Segment Start: Provided data

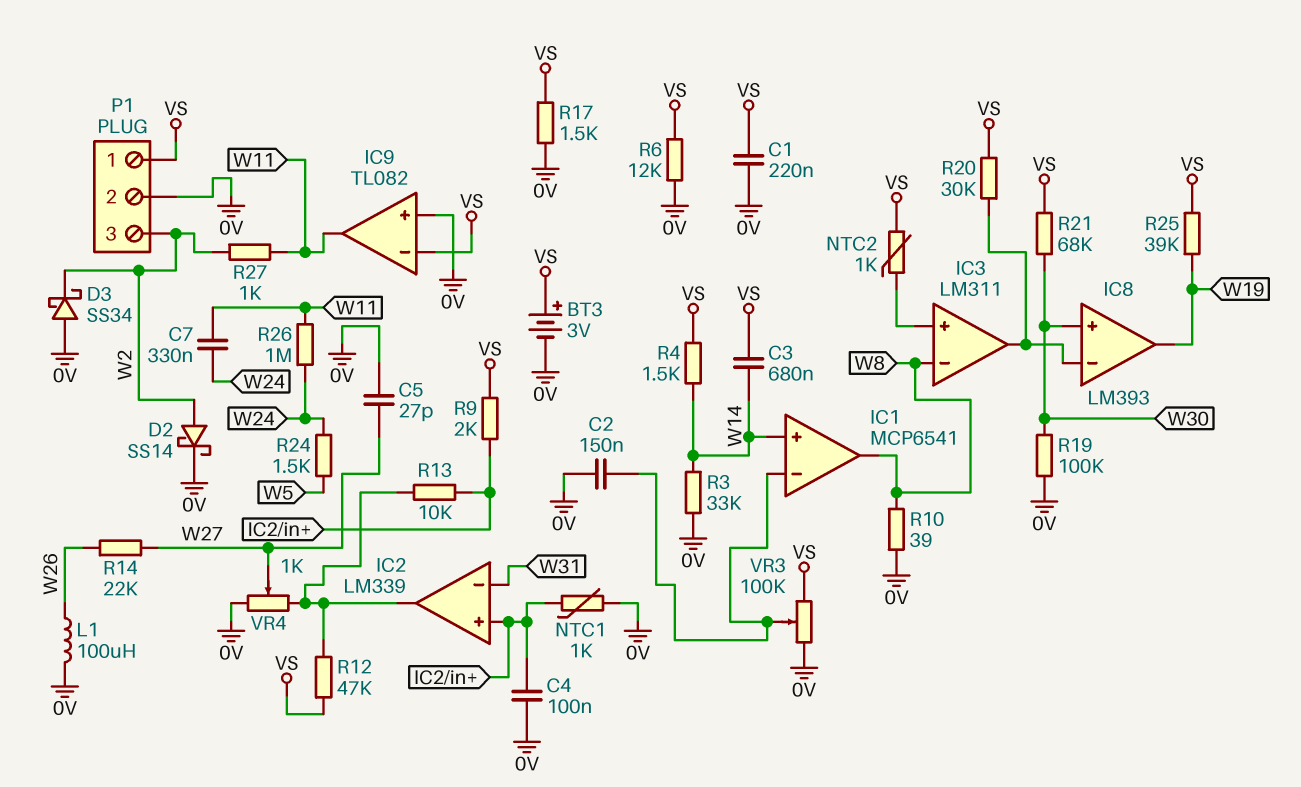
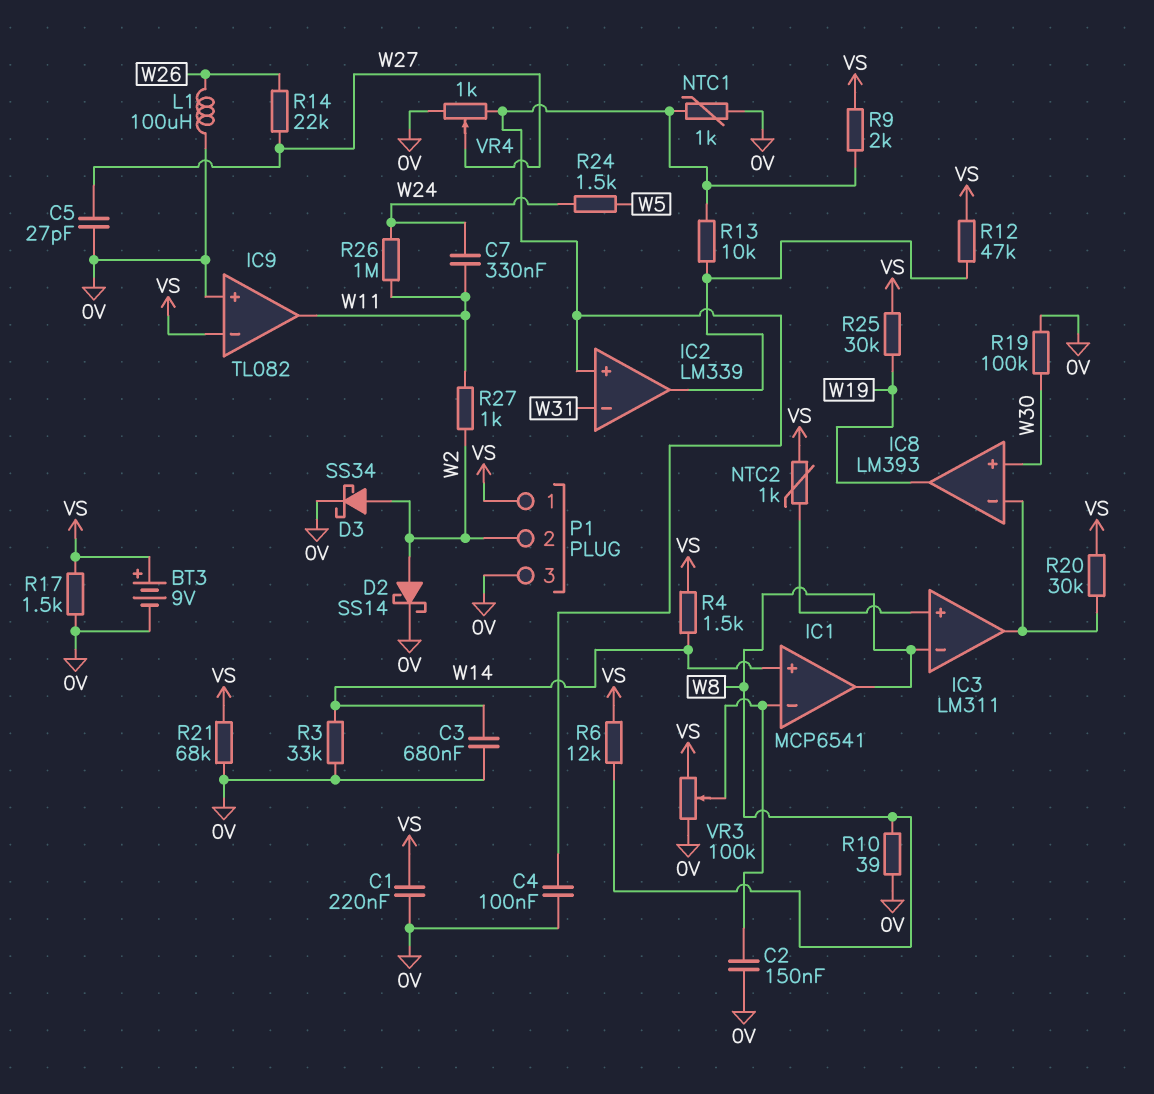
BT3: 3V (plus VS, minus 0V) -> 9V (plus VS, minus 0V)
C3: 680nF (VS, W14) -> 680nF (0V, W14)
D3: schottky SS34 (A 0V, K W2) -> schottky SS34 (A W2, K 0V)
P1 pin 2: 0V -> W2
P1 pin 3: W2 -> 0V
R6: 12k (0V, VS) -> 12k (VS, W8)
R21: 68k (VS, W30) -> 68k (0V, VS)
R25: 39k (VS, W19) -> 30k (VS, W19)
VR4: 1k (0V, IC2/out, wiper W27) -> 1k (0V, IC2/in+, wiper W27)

Segment End: Provided data

Work to be completed: Above are the records; reproduce them exactly and leave out the pictures.

Solution to this exercise:
BT3: 3V (plus VS, minus 0V) -> 9V (plus VS, minus 0V)
C3: 680nF (VS, W14) -> 680nF (0V, W14)
D3: schottky SS34 (A 0V, K W2) -> schottky SS34 (A W2, K 0V)
P1 pin 2: 0V -> W2
P1 pin 3: W2 -> 0V
R6: 12k (0V, VS) -> 12k (VS, W8)
R21: 68k (VS, W30) -> 68k (0V, VS)
R25: 39k (VS, W19) -> 30k (VS, W19)
VR4: 1k (0V, IC2/out, wiper W27) -> 1k (0V, IC2/in+, wiper W27)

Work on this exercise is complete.